[WHAT THE EXERCISE ASKS] All lines from the one that contains "V1: AC 120V (AC1, AC2) -> AC 12V (AC1, AC2)" through the close of the entries below are to be repeated exactly, without any pictures.

(Change detection data)
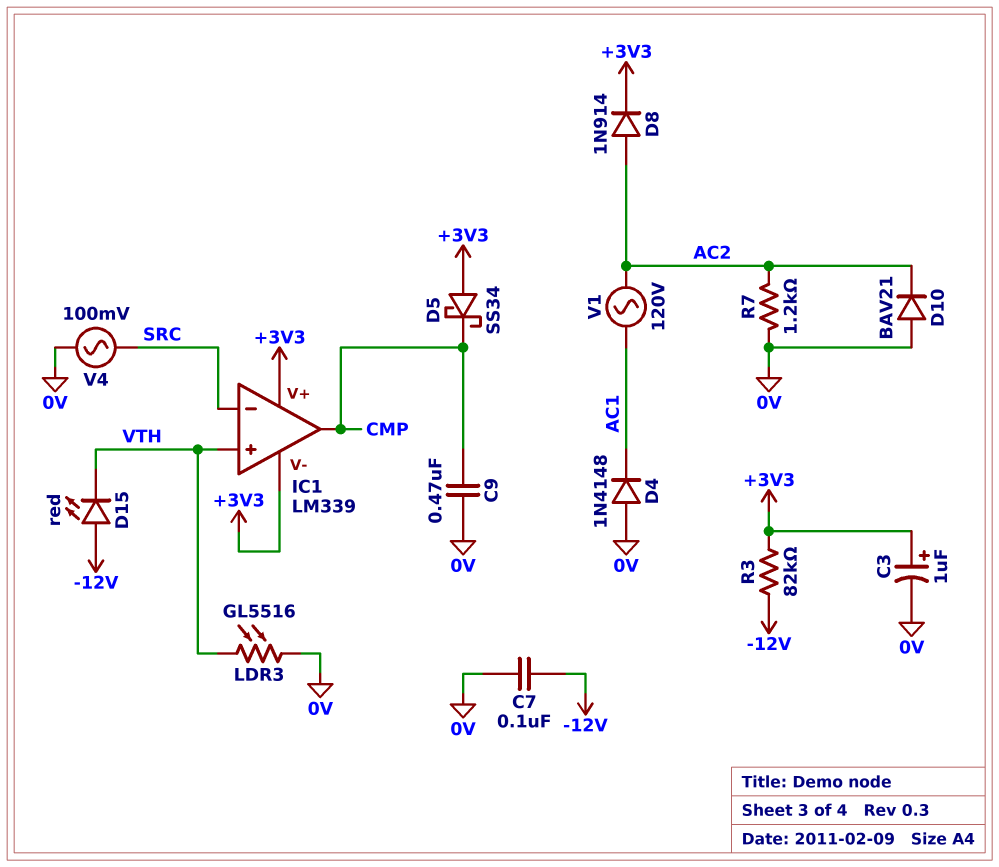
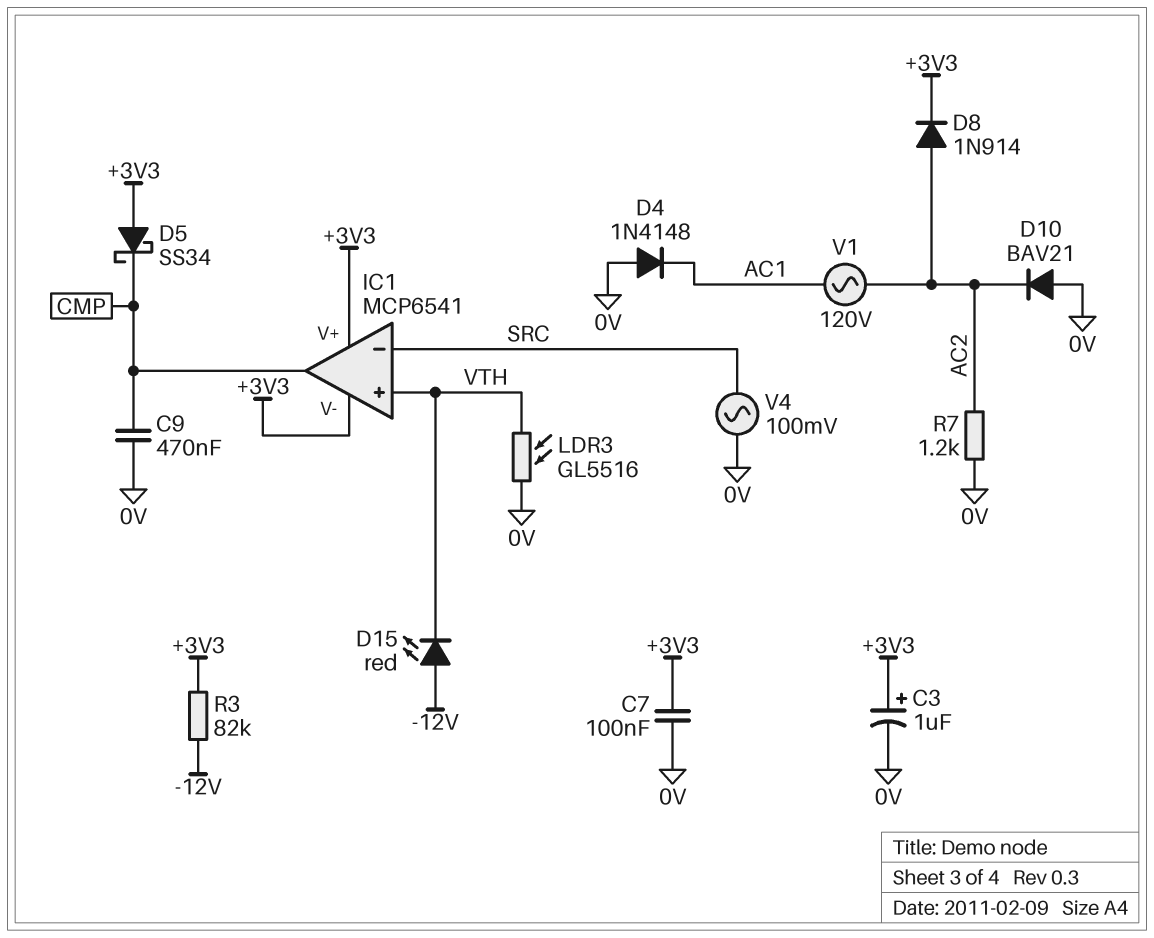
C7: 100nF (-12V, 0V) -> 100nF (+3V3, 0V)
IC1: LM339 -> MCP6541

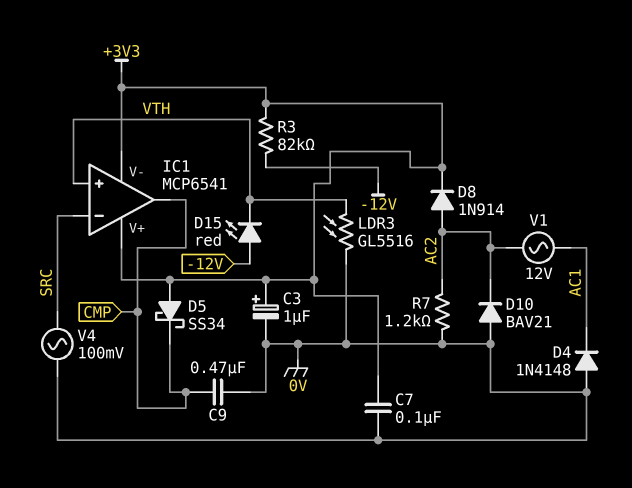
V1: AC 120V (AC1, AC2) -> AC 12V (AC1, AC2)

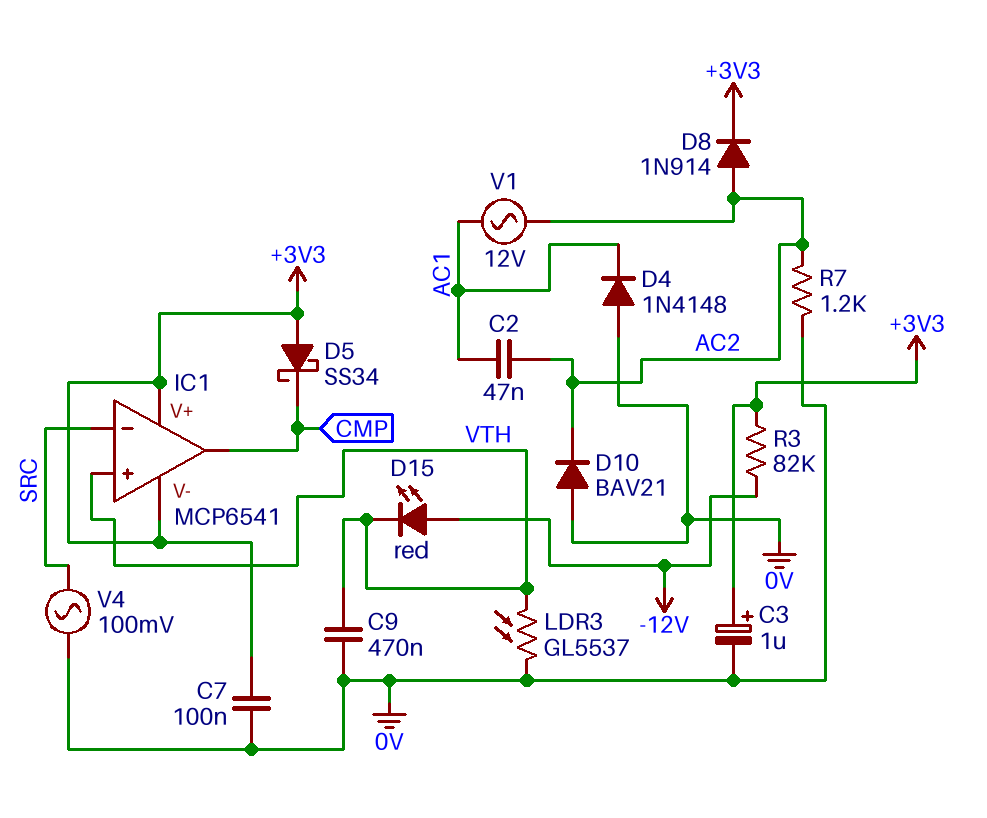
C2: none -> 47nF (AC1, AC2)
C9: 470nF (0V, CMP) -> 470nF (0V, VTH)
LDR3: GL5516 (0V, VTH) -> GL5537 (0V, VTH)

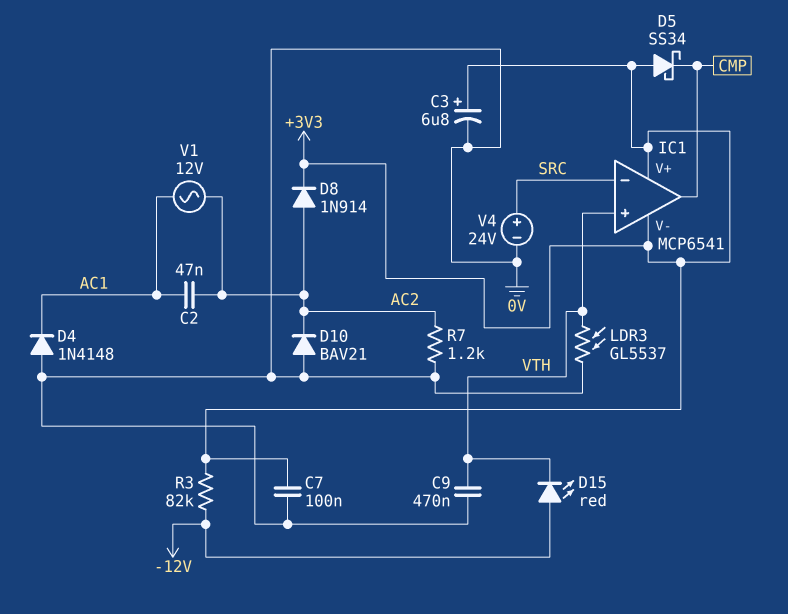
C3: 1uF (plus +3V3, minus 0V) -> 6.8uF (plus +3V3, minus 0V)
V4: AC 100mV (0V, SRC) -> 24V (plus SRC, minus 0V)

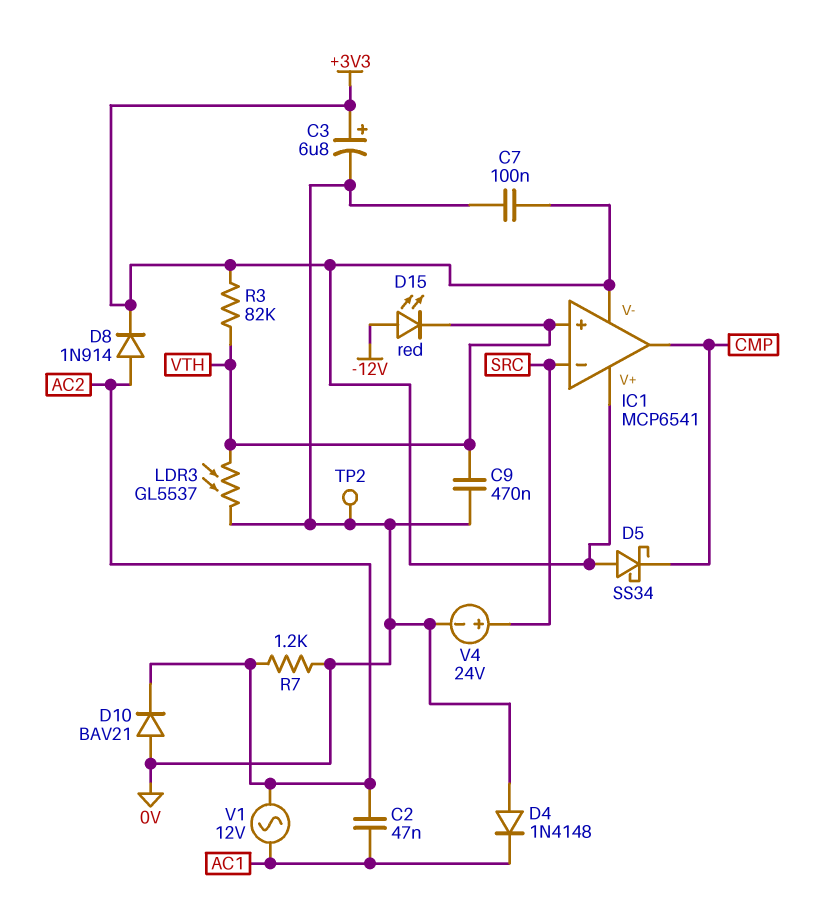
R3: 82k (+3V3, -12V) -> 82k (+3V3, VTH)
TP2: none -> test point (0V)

[ANSWER SECTION]
V1: AC 120V (AC1, AC2) -> AC 12V (AC1, AC2)

C2: none -> 47nF (AC1, AC2)
C9: 470nF (0V, CMP) -> 470nF (0V, VTH)
LDR3: GL5516 (0V, VTH) -> GL5537 (0V, VTH)

C3: 1uF (plus +3V3, minus 0V) -> 6.8uF (plus +3V3, minus 0V)
V4: AC 100mV (0V, SRC) -> 24V (plus SRC, minus 0V)

R3: 82k (+3V3, -12V) -> 82k (+3V3, VTH)
TP2: none -> test point (0V)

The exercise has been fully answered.